* **RECORDS SUPPLIED**
★ ★ ★

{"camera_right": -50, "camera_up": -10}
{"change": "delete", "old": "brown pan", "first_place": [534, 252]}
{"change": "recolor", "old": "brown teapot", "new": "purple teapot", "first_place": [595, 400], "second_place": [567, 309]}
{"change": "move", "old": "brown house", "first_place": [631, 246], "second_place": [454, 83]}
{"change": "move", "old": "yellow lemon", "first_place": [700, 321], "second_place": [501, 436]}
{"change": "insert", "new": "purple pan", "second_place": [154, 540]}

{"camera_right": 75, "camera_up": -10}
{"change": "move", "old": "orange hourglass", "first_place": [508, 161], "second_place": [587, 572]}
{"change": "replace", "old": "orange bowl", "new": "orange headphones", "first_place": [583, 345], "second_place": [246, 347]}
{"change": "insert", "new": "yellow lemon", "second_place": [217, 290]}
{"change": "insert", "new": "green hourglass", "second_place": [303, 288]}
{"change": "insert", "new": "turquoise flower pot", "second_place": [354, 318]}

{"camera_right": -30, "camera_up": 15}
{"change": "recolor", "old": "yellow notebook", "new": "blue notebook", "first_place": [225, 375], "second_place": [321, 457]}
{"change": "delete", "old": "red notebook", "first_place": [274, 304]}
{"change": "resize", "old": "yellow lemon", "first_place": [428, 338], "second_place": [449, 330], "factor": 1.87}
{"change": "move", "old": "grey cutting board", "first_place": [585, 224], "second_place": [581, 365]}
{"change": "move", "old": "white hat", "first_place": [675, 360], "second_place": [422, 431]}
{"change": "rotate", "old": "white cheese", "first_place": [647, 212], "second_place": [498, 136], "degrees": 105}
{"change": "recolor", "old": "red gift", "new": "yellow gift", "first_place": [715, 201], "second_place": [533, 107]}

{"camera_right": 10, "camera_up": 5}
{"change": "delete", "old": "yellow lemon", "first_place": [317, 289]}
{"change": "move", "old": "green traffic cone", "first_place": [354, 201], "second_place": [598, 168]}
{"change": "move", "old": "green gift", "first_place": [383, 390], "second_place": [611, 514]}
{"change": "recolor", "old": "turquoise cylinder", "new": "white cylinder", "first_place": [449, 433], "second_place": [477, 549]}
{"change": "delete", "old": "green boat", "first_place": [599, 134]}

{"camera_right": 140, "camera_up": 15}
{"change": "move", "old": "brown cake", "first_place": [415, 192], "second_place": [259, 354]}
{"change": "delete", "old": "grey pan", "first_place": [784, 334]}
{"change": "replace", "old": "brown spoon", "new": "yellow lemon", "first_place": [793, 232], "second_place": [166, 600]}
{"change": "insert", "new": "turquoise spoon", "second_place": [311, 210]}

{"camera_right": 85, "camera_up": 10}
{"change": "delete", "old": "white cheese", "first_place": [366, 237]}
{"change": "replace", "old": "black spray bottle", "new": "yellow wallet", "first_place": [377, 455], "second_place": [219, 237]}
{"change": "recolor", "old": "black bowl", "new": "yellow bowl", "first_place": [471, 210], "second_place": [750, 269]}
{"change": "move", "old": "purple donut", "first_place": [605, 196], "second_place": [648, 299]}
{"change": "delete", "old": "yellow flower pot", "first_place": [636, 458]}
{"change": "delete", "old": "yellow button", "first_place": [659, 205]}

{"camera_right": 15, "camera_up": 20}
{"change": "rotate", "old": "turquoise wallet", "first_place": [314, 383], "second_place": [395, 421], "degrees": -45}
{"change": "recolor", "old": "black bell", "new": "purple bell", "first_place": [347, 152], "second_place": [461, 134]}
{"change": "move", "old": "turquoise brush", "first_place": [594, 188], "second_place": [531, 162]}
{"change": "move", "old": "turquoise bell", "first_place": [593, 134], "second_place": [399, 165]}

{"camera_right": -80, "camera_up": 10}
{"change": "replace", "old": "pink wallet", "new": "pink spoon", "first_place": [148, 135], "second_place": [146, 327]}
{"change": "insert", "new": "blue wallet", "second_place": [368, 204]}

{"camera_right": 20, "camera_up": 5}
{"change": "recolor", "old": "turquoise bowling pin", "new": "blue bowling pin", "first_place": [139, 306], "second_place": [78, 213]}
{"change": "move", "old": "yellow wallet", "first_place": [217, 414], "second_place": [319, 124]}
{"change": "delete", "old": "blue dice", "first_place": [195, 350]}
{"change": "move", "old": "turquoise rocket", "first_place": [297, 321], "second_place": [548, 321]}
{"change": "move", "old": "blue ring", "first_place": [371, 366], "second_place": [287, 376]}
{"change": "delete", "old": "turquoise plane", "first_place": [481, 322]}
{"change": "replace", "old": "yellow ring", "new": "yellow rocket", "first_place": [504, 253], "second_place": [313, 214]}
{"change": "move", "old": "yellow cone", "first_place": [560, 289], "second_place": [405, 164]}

★ ★ ★

* **WHAT YOU SHOULD DO**
Reproduce the listing exactly, leaving nothing out.

* **YOUR RESPONSE**
{"camera_right": -50, "camera_up": -10}
{"change": "delete", "old": "brown pan", "first_place": [534, 252]}
{"change": "recolor", "old": "brown teapot", "new": "purple teapot", "first_place": [595, 400], "second_place": [567, 309]}
{"change": "move", "old": "brown house", "first_place": [631, 246], "second_place": [454, 83]}
{"change": "move", "old": "yellow lemon", "first_place": [700, 321], "second_place": [501, 436]}
{"change": "insert", "new": "purple pan", "second_place": [154, 540]}

{"camera_right": 75, "camera_up": -10}
{"change": "move", "old": "orange hourglass", "first_place": [508, 161], "second_place": [587, 572]}
{"change": "replace", "old": "orange bowl", "new": "orange headphones", "first_place": [583, 345], "second_place": [246, 347]}
{"change": "insert", "new": "yellow lemon", "second_place": [217, 290]}
{"change": "insert", "new": "green hourglass", "second_place": [303, 288]}
{"change": "insert", "new": "turquoise flower pot", "second_place": [354, 318]}

{"camera_right": -30, "camera_up": 15}
{"change": "recolor", "old": "yellow notebook", "new": "blue notebook", "first_place": [225, 375], "second_place": [321, 457]}
{"change": "delete", "old": "red notebook", "first_place": [274, 304]}
{"change": "resize", "old": "yellow lemon", "first_place": [428, 338], "second_place": [449, 330], "factor": 1.87}
{"change": "move", "old": "grey cutting board", "first_place": [585, 224], "second_place": [581, 365]}
{"change": "move", "old": "white hat", "first_place": [675, 360], "second_place": [422, 431]}
{"change": "rotate", "old": "white cheese", "first_place": [647, 212], "second_place": [498, 136], "degrees": 105}
{"change": "recolor", "old": "red gift", "new": "yellow gift", "first_place": [715, 201], "second_place": [533, 107]}

{"camera_right": 10, "camera_up": 5}
{"change": "delete", "old": "yellow lemon", "first_place": [317, 289]}
{"change": "move", "old": "green traffic cone", "first_place": [354, 201], "second_place": [598, 168]}
{"change": "move", "old": "green gift", "first_place": [383, 390], "second_place": [611, 514]}
{"change": "recolor", "old": "turquoise cylinder", "new": "white cylinder", "first_place": [449, 433], "second_place": [477, 549]}
{"change": "delete", "old": "green boat", "first_place": [599, 134]}

{"camera_right": 140, "camera_up": 15}
{"change": "move", "old": "brown cake", "first_place": [415, 192], "second_place": [259, 354]}
{"change": "delete", "old": "grey pan", "first_place": [784, 334]}
{"change": "replace", "old": "brown spoon", "new": "yellow lemon", "first_place": [793, 232], "second_place": [166, 600]}
{"change": "insert", "new": "turquoise spoon", "second_place": [311, 210]}

{"camera_right": 85, "camera_up": 10}
{"change": "delete", "old": "white cheese", "first_place": [366, 237]}
{"change": "replace", "old": "black spray bottle", "new": "yellow wallet", "first_place": [377, 455], "second_place": [219, 237]}
{"change": "recolor", "old": "black bowl", "new": "yellow bowl", "first_place": [471, 210], "second_place": [750, 269]}
{"change": "move", "old": "purple donut", "first_place": [605, 196], "second_place": [648, 299]}
{"change": "delete", "old": "yellow flower pot", "first_place": [636, 458]}
{"change": "delete", "old": "yellow button", "first_place": [659, 205]}

{"camera_right": 15, "camera_up": 20}
{"change": "rotate", "old": "turquoise wallet", "first_place": [314, 383], "second_place": [395, 421], "degrees": -45}
{"change": "recolor", "old": "black bell", "new": "purple bell", "first_place": [347, 152], "second_place": [461, 134]}
{"change": "move", "old": "turquoise brush", "first_place": [594, 188], "second_place": [531, 162]}
{"change": "move", "old": "turquoise bell", "first_place": [593, 134], "second_place": [399, 165]}

{"camera_right": -80, "camera_up": 10}
{"change": "replace", "old": "pink wallet", "new": "pink spoon", "first_place": [148, 135], "second_place": [146, 327]}
{"change": "insert", "new": "blue wallet", "second_place": [368, 204]}

{"camera_right": 20, "camera_up": 5}
{"change": "recolor", "old": "turquoise bowling pin", "new": "blue bowling pin", "first_place": [139, 306], "second_place": [78, 213]}
{"change": "move", "old": "yellow wallet", "first_place": [217, 414], "second_place": [319, 124]}
{"change": "delete", "old": "blue dice", "first_place": [195, 350]}
{"change": "move", "old": "turquoise rocket", "first_place": [297, 321], "second_place": [548, 321]}
{"change": "move", "old": "blue ring", "first_place": [371, 366], "second_place": [287, 376]}
{"change": "delete", "old": "turquoise plane", "first_place": [481, 322]}
{"change": "replace", "old": "yellow ring", "new": "yellow rocket", "first_place": [504, 253], "second_place": [313, 214]}
{"change": "move", "old": "yellow cone", "first_place": [560, 289], "second_place": [405, 164]}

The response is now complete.